Entries taken from a collection

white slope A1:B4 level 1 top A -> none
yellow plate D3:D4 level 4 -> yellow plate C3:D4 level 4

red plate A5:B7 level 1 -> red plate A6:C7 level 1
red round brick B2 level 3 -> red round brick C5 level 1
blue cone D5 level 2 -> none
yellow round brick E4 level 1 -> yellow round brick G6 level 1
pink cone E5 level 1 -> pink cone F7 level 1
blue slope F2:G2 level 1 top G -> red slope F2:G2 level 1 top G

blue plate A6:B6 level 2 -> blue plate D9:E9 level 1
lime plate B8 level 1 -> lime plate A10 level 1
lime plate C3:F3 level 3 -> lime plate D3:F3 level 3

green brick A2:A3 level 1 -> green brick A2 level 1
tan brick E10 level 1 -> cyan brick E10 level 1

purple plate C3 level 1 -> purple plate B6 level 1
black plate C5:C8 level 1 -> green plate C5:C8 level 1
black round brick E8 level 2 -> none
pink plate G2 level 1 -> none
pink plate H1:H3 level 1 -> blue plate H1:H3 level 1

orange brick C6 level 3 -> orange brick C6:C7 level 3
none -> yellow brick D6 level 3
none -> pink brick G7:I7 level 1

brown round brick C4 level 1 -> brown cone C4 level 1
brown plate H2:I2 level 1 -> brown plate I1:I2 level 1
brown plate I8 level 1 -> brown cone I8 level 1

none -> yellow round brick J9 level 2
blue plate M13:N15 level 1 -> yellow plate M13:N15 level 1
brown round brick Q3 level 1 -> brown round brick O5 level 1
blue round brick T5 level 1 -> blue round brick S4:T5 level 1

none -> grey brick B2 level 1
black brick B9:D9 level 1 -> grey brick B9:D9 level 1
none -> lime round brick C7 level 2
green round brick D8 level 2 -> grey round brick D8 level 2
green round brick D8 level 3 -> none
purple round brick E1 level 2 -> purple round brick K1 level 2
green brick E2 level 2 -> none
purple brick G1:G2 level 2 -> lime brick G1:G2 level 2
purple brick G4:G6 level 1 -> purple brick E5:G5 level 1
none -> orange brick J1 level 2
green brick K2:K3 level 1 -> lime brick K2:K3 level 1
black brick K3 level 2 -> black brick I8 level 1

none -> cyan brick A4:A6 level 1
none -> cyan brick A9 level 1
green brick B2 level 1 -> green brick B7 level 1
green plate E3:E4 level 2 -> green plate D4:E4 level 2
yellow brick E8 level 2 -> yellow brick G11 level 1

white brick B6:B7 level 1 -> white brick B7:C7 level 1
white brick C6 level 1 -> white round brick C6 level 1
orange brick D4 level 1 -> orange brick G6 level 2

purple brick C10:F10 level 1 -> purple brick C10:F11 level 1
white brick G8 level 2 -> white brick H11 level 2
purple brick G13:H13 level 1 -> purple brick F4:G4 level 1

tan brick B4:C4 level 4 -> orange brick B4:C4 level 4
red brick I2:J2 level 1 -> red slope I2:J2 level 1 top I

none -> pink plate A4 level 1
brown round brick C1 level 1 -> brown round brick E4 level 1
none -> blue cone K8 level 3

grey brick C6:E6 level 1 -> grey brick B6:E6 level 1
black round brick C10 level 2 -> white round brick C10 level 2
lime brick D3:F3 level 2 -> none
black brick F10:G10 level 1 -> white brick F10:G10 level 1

[Task to carry out] Using the entries shown above, reproduce verbatim the lines from the line bearing "pink plate G2 level 1 -> none" to the line bearing "green plate E3:E4", inclusive.

[Answer]
pink plate G2 level 1 -> none
pink plate H1:H3 level 1 -> blue plate H1:H3 level 1

orange brick C6 level 3 -> orange brick C6:C7 level 3
none -> yellow brick D6 level 3
none -> pink brick G7:I7 level 1

brown round brick C4 level 1 -> brown cone C4 level 1
brown plate H2:I2 level 1 -> brown plate I1:I2 level 1
brown plate I8 level 1 -> brown cone I8 level 1

none -> yellow round brick J9 level 2
blue plate M13:N15 level 1 -> yellow plate M13:N15 level 1
brown round brick Q3 level 1 -> brown round brick O5 level 1
blue round brick T5 level 1 -> blue round brick S4:T5 level 1

none -> grey brick B2 level 1
black brick B9:D9 level 1 -> grey brick B9:D9 level 1
none -> lime round brick C7 level 2
green round brick D8 level 2 -> grey round brick D8 level 2
green round brick D8 level 3 -> none
purple round brick E1 level 2 -> purple round brick K1 level 2
green brick E2 level 2 -> none
purple brick G1:G2 level 2 -> lime brick G1:G2 level 2
purple brick G4:G6 level 1 -> purple brick E5:G5 level 1
none -> orange brick J1 level 2
green brick K2:K3 level 1 -> lime brick K2:K3 level 1
black brick K3 level 2 -> black brick I8 level 1

none -> cyan brick A4:A6 level 1
none -> cyan brick A9 level 1
green brick B2 level 1 -> green brick B7 level 1
green plate E3:E4 level 2 -> green plate D4:E4 level 2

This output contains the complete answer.